__WHAT YOU WILL DO__.
In the entries below, which lines run from the one containing "BARO1 pin SDA: D1 -> D4" to the one containing "PIR2 pin VCC: 3V3 -> none"? Copy exactly those lines, ends included, and no others.
--- STORED DATA Enclosed Below ---
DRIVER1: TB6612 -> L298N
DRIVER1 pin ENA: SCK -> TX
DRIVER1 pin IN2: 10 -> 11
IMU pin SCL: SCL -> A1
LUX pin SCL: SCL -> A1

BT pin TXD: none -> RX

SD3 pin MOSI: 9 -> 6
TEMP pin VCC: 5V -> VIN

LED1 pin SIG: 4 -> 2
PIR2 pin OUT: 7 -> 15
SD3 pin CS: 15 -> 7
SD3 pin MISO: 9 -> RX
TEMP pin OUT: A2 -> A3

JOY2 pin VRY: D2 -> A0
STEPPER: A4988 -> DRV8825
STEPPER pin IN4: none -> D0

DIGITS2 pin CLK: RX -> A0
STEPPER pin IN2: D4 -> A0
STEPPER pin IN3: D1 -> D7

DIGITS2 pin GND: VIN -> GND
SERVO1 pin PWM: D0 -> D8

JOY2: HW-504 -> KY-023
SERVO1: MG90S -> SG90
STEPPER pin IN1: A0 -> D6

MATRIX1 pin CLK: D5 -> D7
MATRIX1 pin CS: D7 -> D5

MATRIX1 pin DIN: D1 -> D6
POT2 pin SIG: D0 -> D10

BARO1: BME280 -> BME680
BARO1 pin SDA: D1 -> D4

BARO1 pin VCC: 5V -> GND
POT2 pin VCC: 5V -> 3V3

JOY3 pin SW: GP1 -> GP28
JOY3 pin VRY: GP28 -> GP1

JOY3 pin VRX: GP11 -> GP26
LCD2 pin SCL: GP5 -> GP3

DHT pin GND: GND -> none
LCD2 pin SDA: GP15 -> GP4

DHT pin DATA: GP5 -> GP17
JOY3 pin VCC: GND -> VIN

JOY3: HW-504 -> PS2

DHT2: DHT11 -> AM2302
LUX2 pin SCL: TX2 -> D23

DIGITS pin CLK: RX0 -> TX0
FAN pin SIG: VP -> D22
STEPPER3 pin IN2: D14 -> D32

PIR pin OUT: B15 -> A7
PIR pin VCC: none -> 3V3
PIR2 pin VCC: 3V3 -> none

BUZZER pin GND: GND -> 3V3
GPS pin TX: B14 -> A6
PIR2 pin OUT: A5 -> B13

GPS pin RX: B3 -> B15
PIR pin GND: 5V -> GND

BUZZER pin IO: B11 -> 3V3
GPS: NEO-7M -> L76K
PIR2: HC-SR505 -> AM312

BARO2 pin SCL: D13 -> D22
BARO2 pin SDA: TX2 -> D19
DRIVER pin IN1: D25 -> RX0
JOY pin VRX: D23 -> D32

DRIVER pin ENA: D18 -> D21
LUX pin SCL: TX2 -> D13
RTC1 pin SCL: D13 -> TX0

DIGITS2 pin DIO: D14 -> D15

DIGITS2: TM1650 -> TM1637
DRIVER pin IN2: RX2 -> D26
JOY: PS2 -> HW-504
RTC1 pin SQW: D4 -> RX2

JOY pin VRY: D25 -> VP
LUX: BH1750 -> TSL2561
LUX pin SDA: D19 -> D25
--- End of Enclosed STORED DATA ---
__WRITTEN RESPONSE__.
BARO1 pin SDA: D1 -> D4

BARO1 pin VCC: 5V -> GND
POT2 pin VCC: 5V -> 3V3

JOY3 pin SW: GP1 -> GP28
JOY3 pin VRY: GP28 -> GP1

JOY3 pin VRX: GP11 -> GP26
LCD2 pin SCL: GP5 -> GP3

DHT pin GND: GND -> none
LCD2 pin SDA: GP15 -> GP4

DHT pin DATA: GP5 -> GP17
JOY3 pin VCC: GND -> VIN

JOY3: HW-504 -> PS2

DHT2: DHT11 -> AM2302
LUX2 pin SCL: TX2 -> D23

DIGITS pin CLK: RX0 -> TX0
FAN pin SIG: VP -> D22
STEPPER3 pin IN2: D14 -> D32

PIR pin OUT: B15 -> A7
PIR pin VCC: none -> 3V3
PIR2 pin VCC: 3V3 -> none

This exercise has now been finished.